• **What the task asks**: Please copy, exactly and with no pictures, only the lines from the one containing "toothbrush (rose-pink) (no." through the last line of the records.

[Items from a data source]

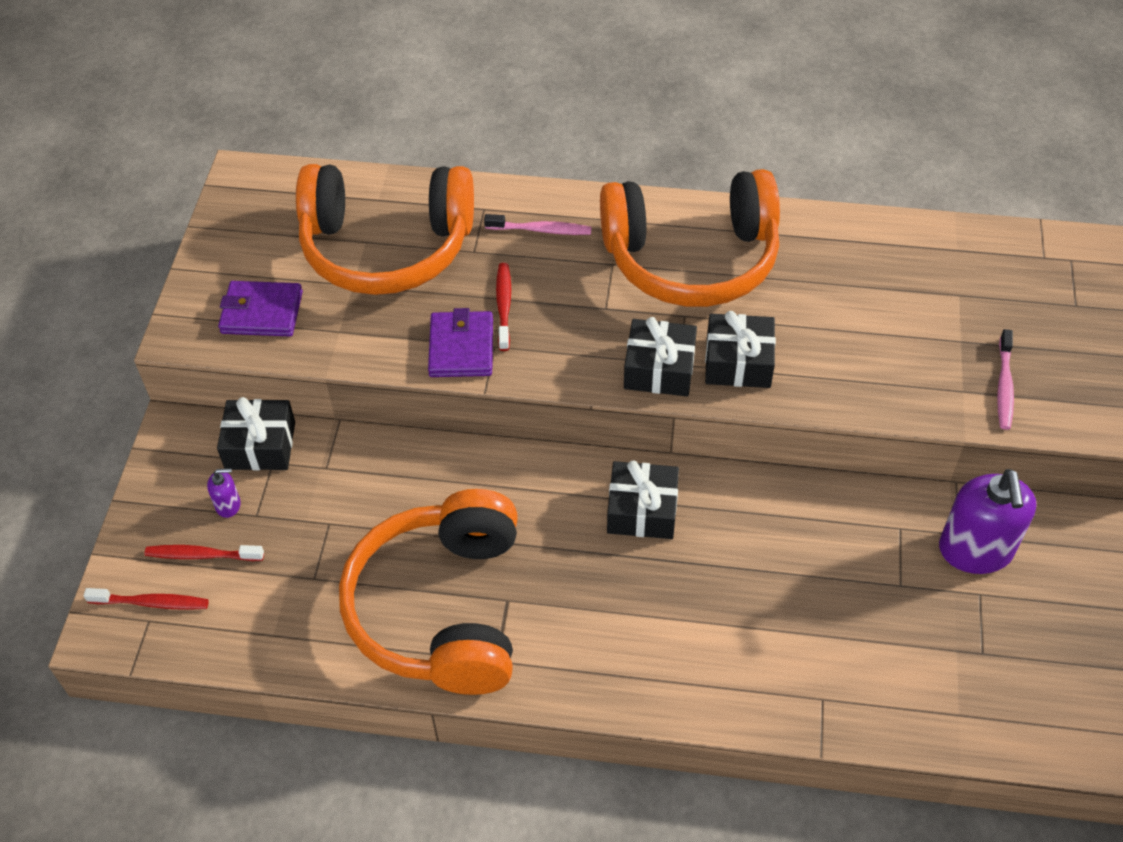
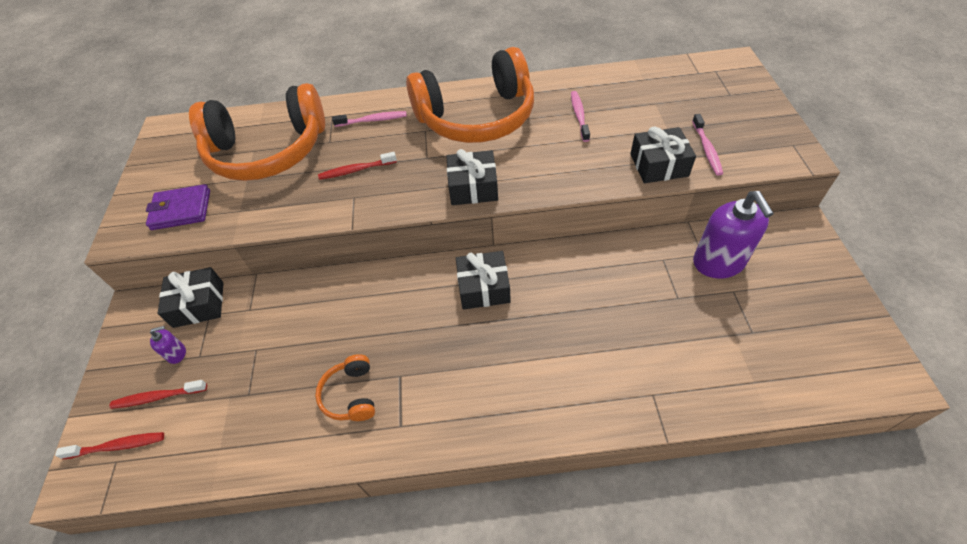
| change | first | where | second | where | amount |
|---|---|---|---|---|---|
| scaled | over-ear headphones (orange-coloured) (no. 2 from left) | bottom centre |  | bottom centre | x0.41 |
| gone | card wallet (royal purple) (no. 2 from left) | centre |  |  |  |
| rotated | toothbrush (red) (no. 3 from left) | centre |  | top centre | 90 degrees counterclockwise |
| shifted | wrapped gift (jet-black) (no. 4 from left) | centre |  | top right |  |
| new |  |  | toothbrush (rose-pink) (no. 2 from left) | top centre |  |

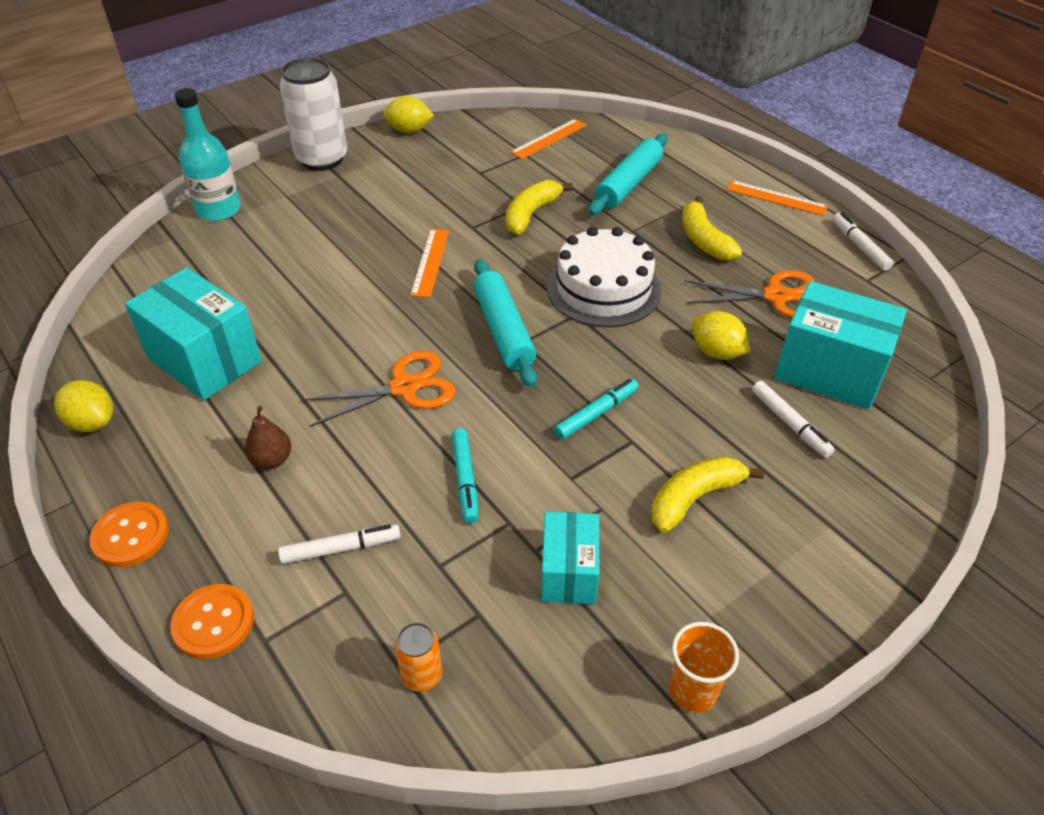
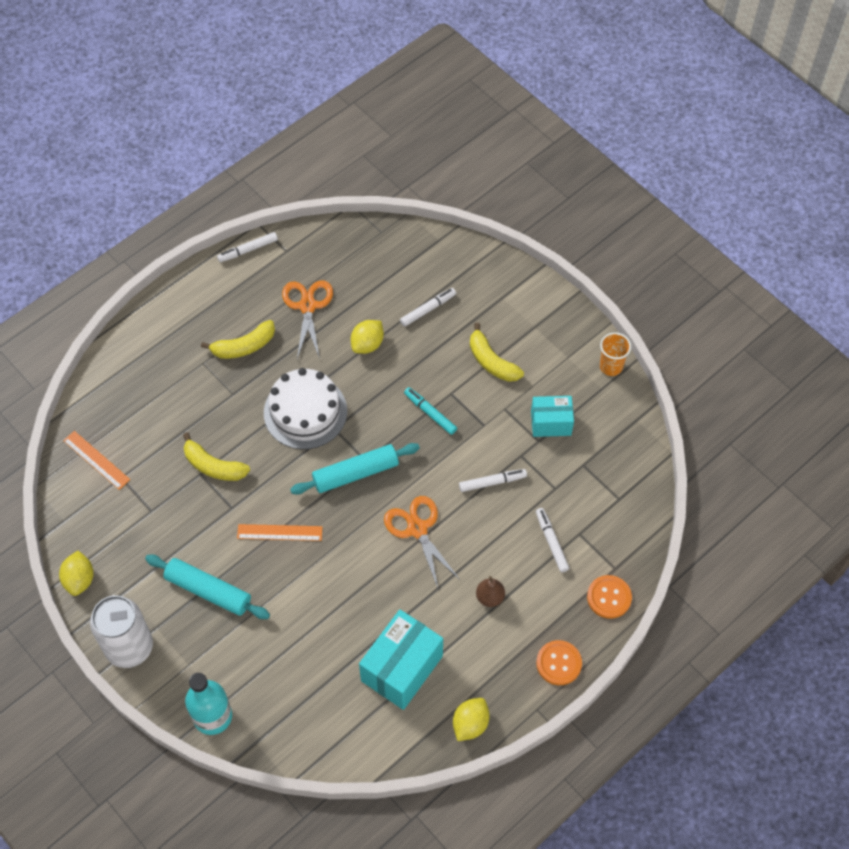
| change | first | where | second | where | amount |
|---|---|---|---|---|---|
| gone | soda can (orange-coloured) | bottom centre |  |  |  |
| repainted | felt pen (teal) (no. 1 from left) | centre | felt pen (pure white) (no. 3 from left) | centre |  |
| shifted | pastry roller (teal) (no. 2 from left in the first image) | top centre | pastry roller (teal) (no. 1 from left) | bottom left |  |
| gone | straightedge (orange-coloured) (no. 3 from left) | top right |  |  |  |
| gone | parcel (teal) (no. 3 from left) | middle right |  |  |  |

• **Task answer**:
| new |  |  | toothbrush (rose-pink) (no. 2 from left) | top centre |  |

| change | first | where | second | where | amount |
|---|---|---|---|---|---|
| gone | soda can (orange-coloured) | bottom centre |  |  |  |
| repainted | felt pen (teal) (no. 1 from left) | centre | felt pen (pure white) (no. 3 from left) | centre |  |
| shifted | pastry roller (teal) (no. 2 from left in the first image) | top centre | pastry roller (teal) (no. 1 from left) | bottom left |  |
| gone | straightedge (orange-coloured) (no. 3 from left) | top right |  |  |  |
| gone | parcel (teal) (no. 3 from left) | middle right |  |  |  |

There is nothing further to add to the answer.